[Before-and-after coordinate records]

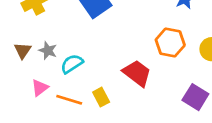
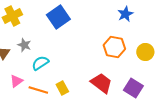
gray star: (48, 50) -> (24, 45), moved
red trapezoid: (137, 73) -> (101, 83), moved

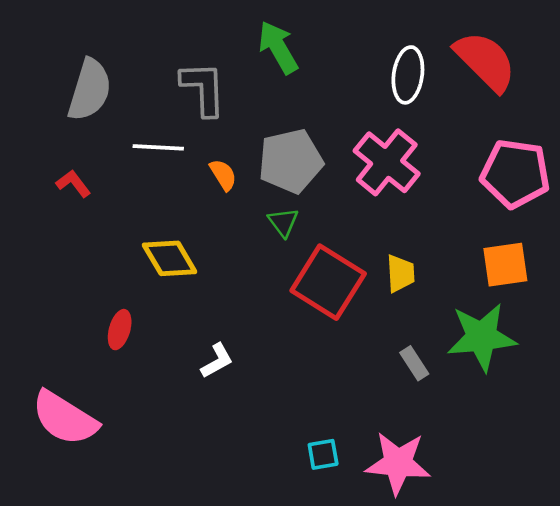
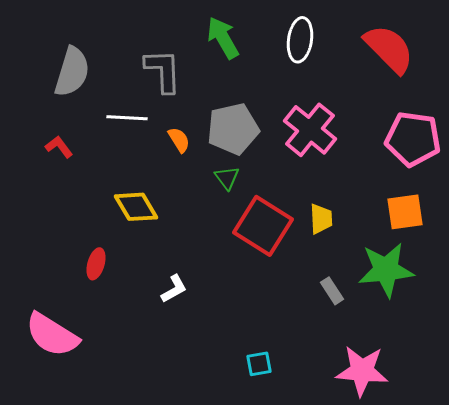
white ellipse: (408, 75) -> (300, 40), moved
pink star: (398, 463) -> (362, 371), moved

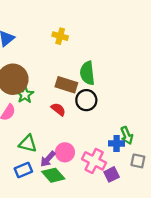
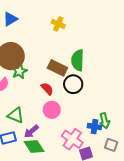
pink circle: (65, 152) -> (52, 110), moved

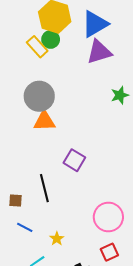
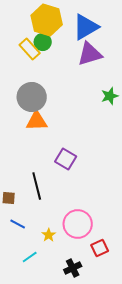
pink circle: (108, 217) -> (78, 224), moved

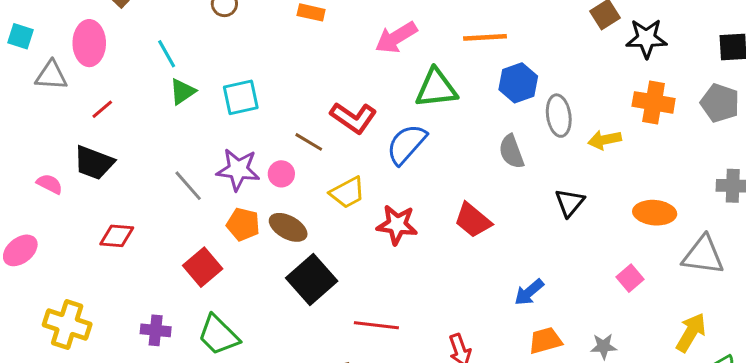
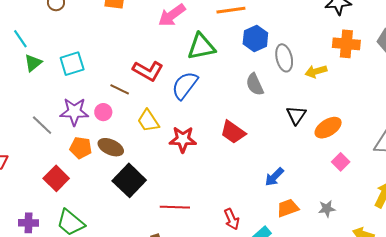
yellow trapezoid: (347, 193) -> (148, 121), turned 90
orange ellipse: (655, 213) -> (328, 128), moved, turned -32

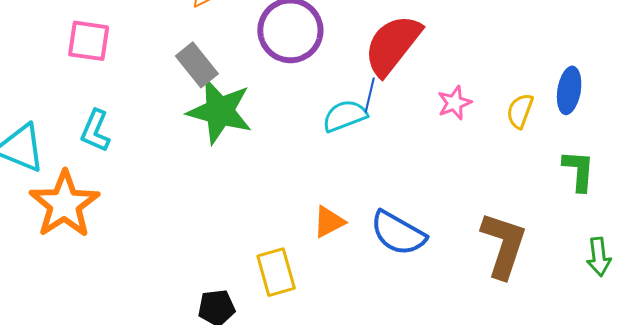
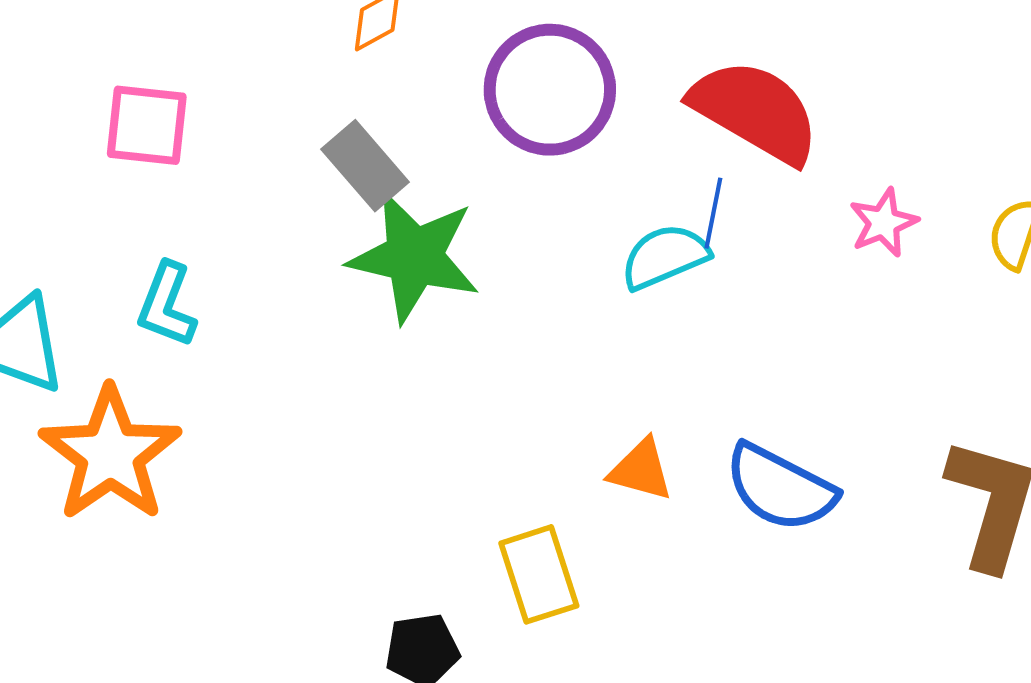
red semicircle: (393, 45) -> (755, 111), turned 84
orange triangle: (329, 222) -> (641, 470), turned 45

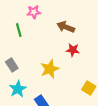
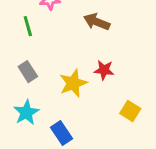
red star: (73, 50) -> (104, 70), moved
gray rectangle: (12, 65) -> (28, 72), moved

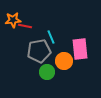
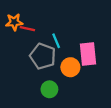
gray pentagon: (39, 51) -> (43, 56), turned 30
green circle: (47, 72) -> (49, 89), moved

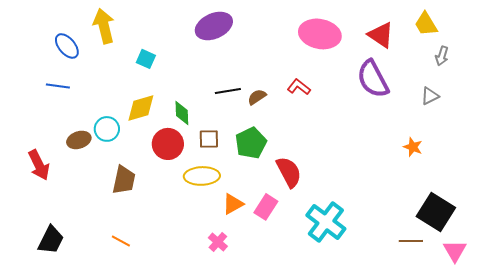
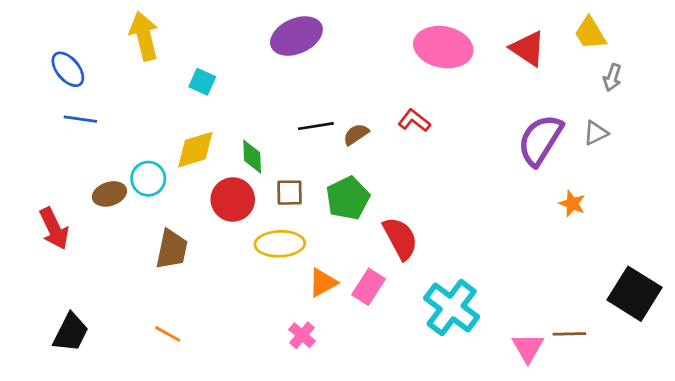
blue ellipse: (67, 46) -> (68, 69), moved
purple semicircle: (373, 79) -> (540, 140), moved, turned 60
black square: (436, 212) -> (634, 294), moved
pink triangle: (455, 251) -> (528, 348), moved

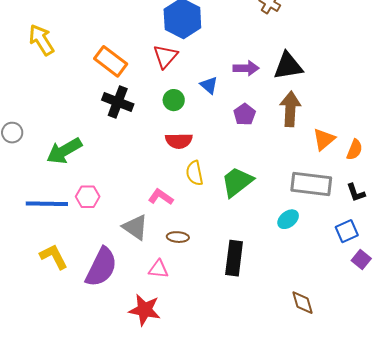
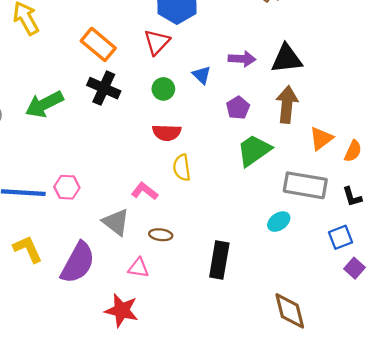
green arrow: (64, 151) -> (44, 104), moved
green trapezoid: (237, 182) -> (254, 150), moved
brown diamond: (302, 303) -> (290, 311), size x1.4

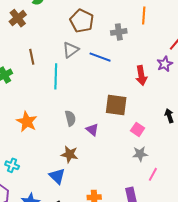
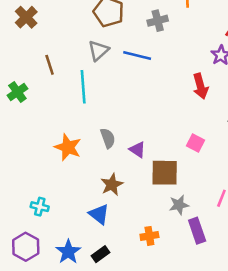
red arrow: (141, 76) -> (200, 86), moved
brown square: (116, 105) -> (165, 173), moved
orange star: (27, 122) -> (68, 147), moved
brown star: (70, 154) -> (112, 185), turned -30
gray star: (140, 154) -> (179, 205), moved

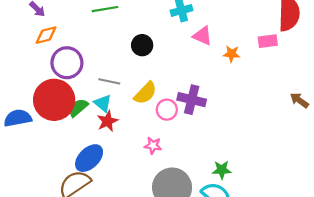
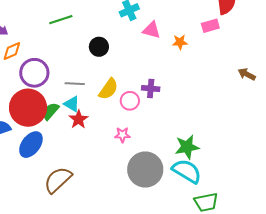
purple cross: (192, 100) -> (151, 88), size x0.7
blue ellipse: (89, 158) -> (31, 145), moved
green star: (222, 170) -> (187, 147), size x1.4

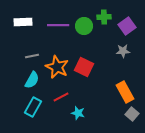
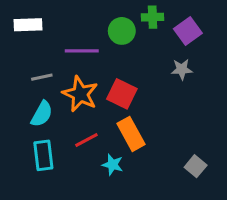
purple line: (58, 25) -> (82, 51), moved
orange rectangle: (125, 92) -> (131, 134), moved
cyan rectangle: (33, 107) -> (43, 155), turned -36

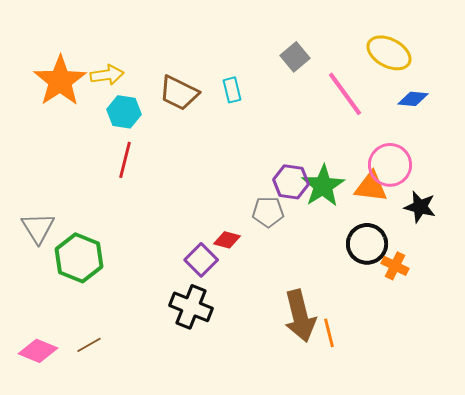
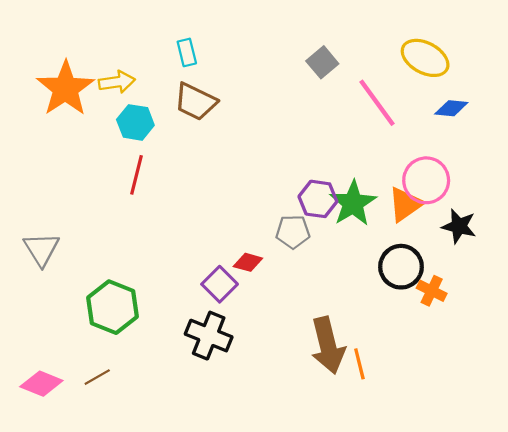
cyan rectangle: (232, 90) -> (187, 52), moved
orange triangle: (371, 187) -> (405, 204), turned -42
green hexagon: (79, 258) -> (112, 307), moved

## Required action
When you find a line in the records that contains the word "purple", copy it.

## Your response
purple semicircle: (373, 79) -> (540, 140), moved, turned 60
purple cross: (192, 100) -> (151, 88), size x0.7
purple line: (58, 25) -> (82, 51), moved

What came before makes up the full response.